Retype, word for word, each line between the lines holding "orange 1x1 plate [421,368,465,411] -> none" and "red 1x2 plate [551,382,612,446]", inclusive, and leave the rest of the data alone.
*** Data to examine Section Begins ***
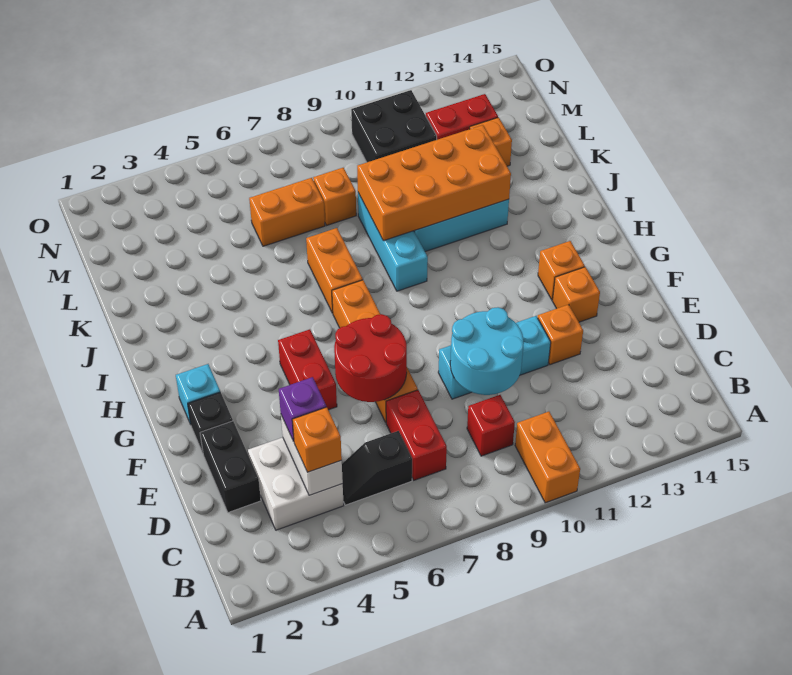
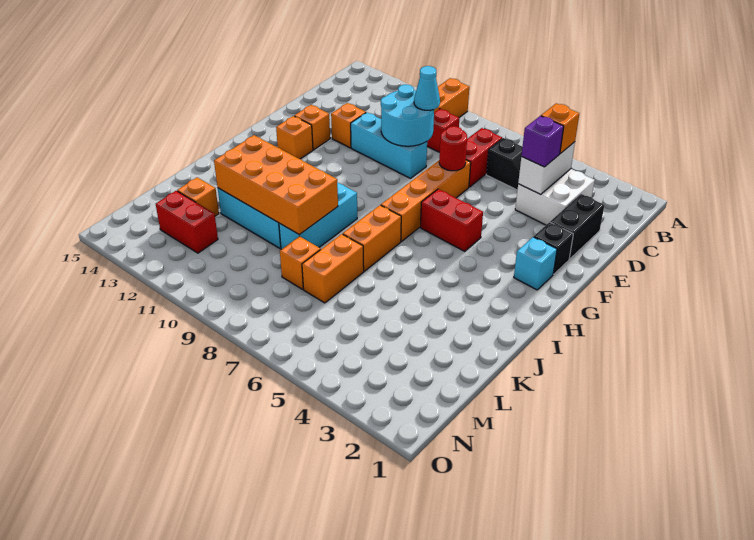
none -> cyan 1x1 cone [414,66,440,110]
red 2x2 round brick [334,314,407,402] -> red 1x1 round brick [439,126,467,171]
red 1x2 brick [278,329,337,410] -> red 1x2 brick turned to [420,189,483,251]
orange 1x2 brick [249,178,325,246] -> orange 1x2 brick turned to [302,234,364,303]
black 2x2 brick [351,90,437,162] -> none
*** Data to examine Section Ends ***
*** Data to examine Section Begins ***
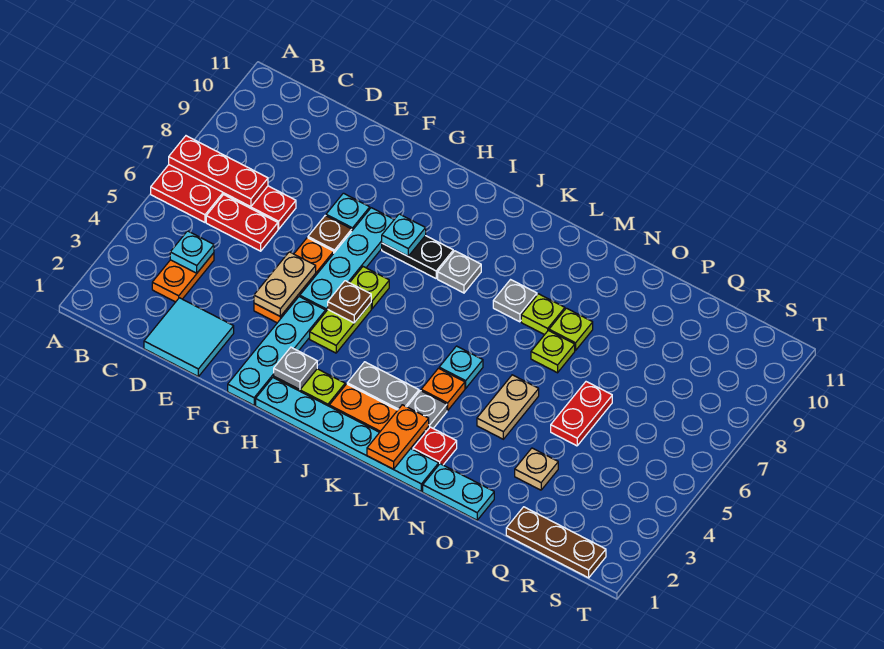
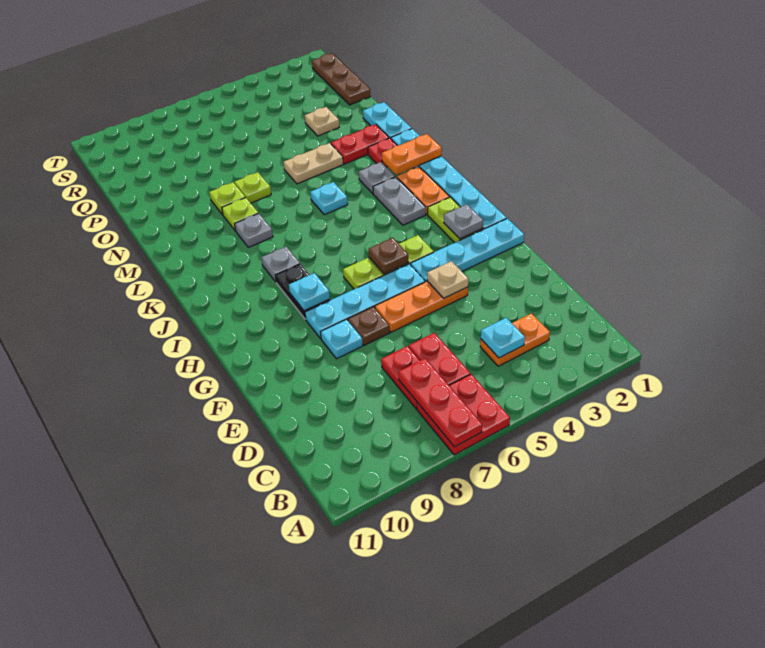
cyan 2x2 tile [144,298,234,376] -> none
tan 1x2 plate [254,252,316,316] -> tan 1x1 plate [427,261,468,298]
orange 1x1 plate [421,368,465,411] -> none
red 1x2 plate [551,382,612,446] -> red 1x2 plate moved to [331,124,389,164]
*** Data to examine Section Ends ***
Task result:
orange 1x1 plate [421,368,465,411] -> none
red 1x2 plate [551,382,612,446] -> red 1x2 plate moved to [331,124,389,164]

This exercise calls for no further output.